::: SUPPLIED INFORMATION :::

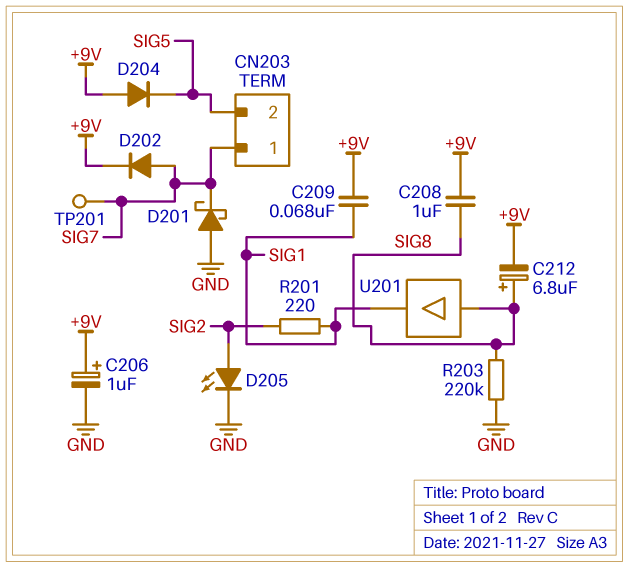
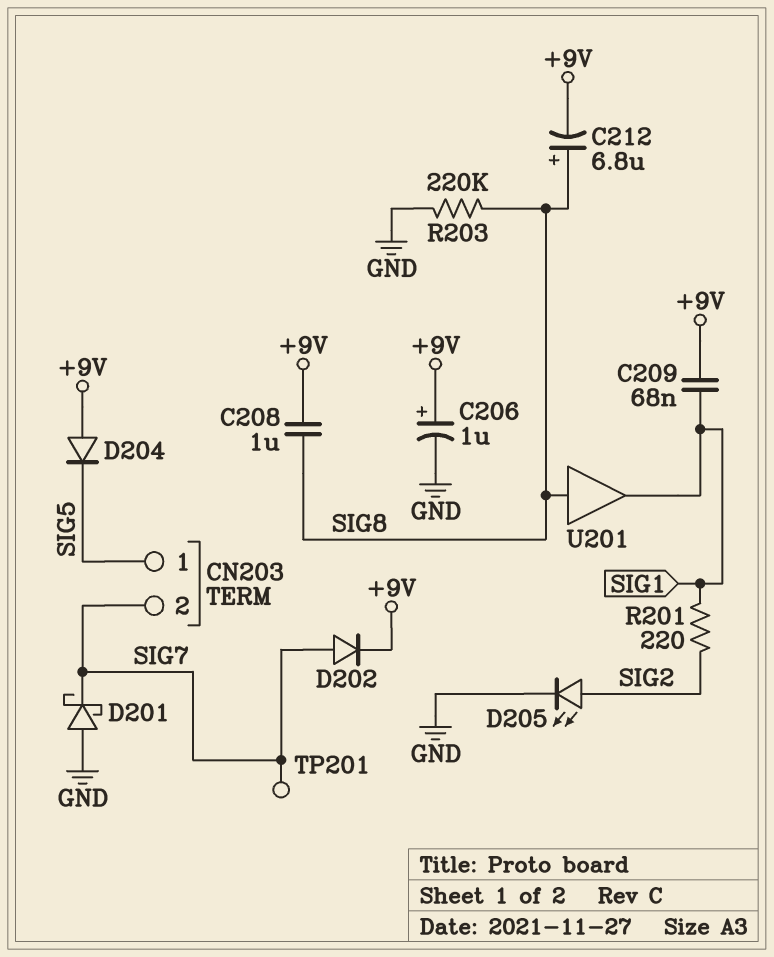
CN203 pin 1: SIG7 -> SIG5
CN203 pin 2: SIG5 -> SIG7

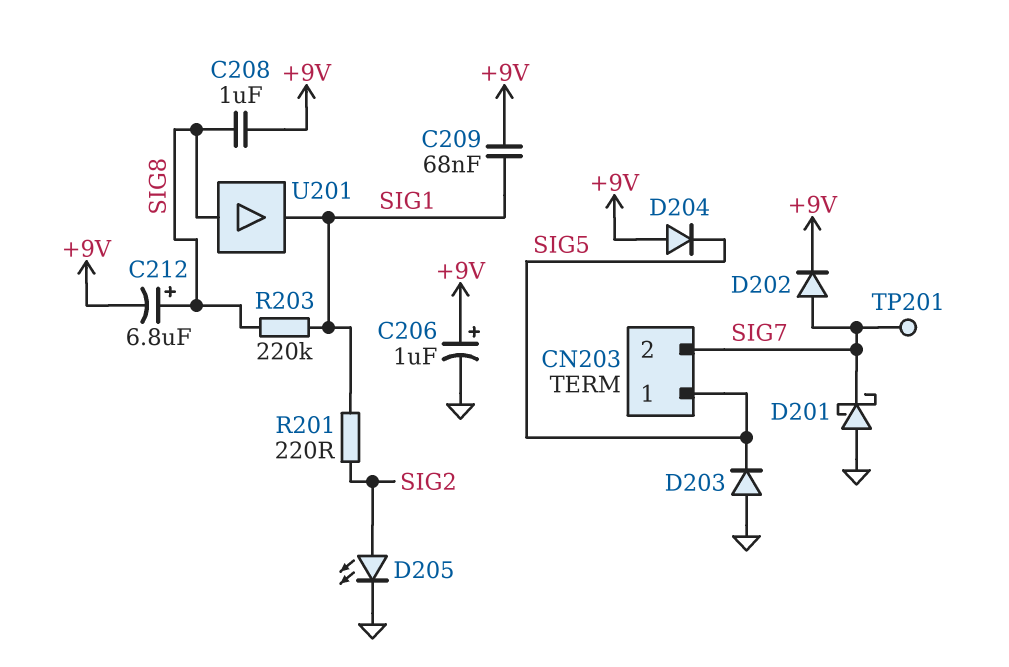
D203: none -> diode (A GND, K SIG5)
R203: 220k (GND, SIG8) -> 220k (SIG1, SIG8)

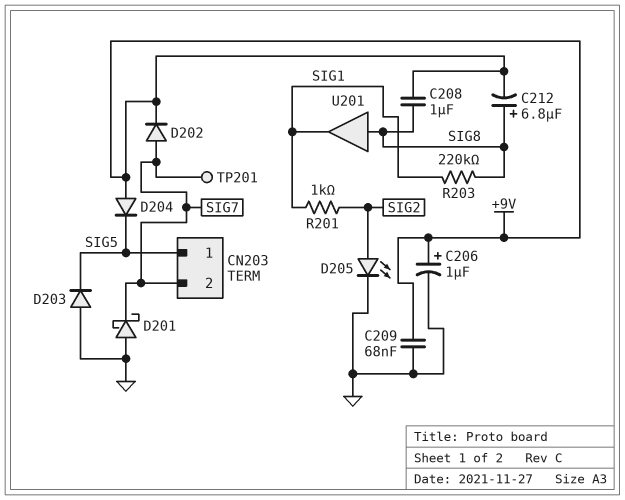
C209: 68nF (+9V, SIG1) -> 68nF (+9V, GND)
R201: 220 (SIG1, SIG2) -> 1k (SIG1, SIG2)

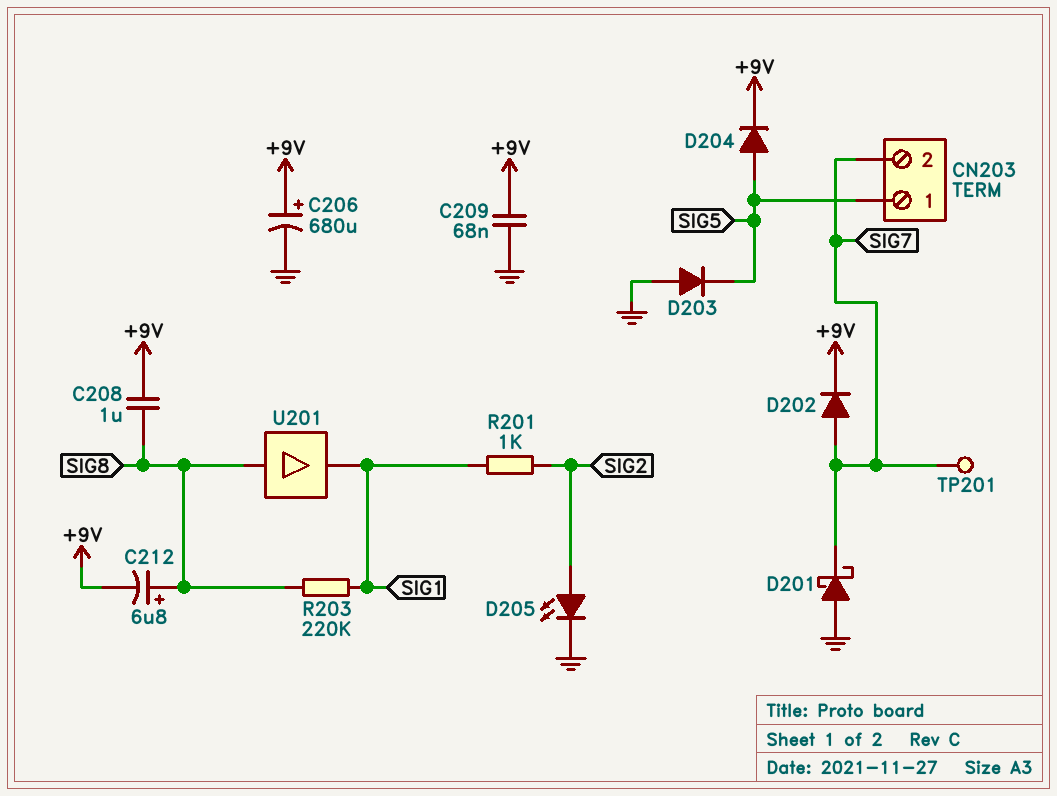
C206: 1uF (plus +9V, minus GND) -> 680uF (plus +9V, minus GND)
D204: diode (A +9V, K SIG5) -> diode (A SIG5, K +9V)

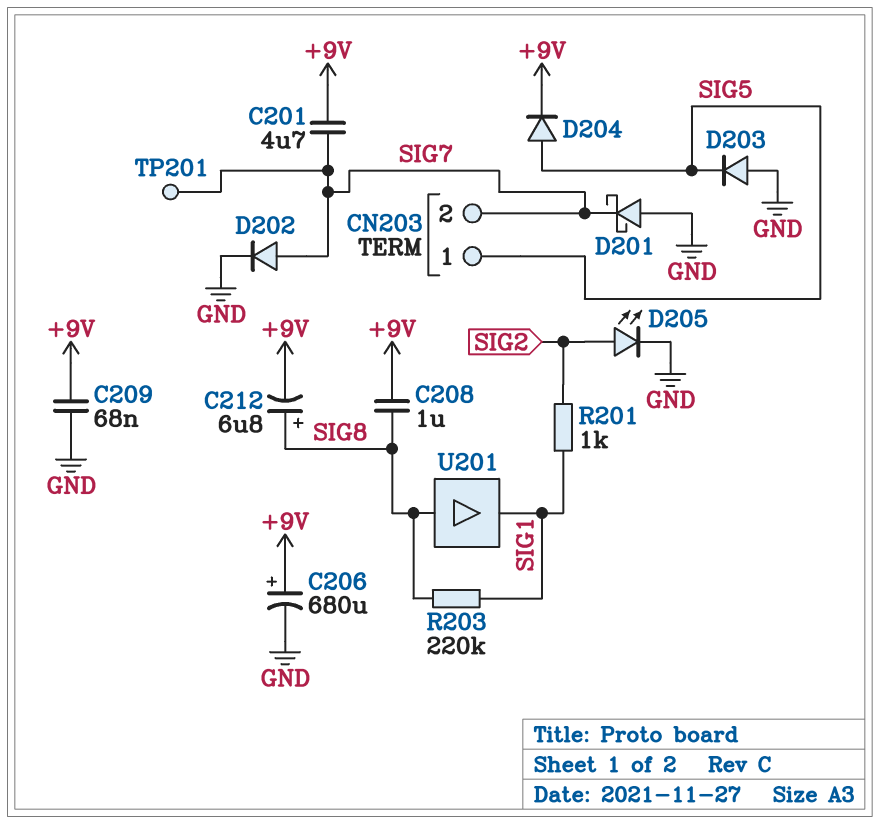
C201: none -> 4.7uF (+9V, SIG7)
D202: diode (A SIG7, K +9V) -> diode (A SIG7, K GND)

:::

Return all lines in the entries above that carry the word "diode".

D203: none -> diode (A GND, K SIG5)
D204: diode (A +9V, K SIG5) -> diode (A SIG5, K +9V)
D202: diode (A SIG7, K +9V) -> diode (A SIG7, K GND)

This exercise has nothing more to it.